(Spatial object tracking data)
= Beginning of Section =

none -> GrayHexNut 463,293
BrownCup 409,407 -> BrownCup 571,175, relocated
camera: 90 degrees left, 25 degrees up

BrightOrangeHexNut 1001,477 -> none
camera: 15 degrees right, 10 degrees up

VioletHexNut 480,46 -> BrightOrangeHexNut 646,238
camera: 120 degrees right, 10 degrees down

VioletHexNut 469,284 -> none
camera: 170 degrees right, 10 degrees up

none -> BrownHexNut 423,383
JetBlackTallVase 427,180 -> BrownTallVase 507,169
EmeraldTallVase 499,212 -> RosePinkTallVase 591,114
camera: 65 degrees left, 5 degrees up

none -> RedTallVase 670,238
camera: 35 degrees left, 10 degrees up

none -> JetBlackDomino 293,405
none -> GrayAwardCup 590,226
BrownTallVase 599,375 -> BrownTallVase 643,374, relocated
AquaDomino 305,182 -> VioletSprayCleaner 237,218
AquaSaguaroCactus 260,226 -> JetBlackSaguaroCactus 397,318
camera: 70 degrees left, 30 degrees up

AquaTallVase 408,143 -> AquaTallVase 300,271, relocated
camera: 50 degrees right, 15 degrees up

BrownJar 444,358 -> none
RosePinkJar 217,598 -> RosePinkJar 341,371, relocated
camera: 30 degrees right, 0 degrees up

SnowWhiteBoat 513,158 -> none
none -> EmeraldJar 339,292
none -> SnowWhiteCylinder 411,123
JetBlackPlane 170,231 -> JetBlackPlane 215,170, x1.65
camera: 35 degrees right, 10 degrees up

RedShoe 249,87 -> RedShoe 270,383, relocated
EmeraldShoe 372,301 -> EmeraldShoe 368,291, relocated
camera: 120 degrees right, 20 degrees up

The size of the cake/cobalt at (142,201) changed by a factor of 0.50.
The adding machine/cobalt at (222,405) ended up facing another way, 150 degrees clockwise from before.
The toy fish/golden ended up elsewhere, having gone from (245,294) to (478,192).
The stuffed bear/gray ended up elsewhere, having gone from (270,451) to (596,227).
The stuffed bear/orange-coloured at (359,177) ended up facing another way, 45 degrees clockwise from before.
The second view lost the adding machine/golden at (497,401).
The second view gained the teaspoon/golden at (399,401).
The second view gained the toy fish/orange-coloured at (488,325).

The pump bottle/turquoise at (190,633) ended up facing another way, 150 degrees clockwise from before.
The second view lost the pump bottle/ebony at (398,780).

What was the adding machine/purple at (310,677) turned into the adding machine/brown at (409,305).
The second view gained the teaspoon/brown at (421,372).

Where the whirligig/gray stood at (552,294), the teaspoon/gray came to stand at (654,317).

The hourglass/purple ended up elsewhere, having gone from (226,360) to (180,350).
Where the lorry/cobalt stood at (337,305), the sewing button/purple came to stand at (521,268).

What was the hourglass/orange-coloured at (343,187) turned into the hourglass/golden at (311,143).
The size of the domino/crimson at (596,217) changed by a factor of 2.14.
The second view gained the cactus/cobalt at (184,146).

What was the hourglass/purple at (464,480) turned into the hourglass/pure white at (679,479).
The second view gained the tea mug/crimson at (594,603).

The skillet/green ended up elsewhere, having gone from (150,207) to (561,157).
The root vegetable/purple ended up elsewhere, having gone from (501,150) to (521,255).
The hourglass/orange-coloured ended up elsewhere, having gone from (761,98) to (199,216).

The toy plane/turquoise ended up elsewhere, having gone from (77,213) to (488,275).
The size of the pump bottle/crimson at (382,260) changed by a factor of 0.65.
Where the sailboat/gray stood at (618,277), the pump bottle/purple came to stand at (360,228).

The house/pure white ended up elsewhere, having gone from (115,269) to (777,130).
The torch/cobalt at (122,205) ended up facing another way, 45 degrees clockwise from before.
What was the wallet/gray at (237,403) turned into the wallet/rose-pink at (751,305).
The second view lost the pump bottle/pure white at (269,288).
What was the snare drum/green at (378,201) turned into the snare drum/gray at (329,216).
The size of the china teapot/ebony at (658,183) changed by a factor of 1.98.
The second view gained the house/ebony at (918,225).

= End of Section =

> **What to do**: Give nothing except how many lines of the records include "bear".

> **Answer to this problem**: 2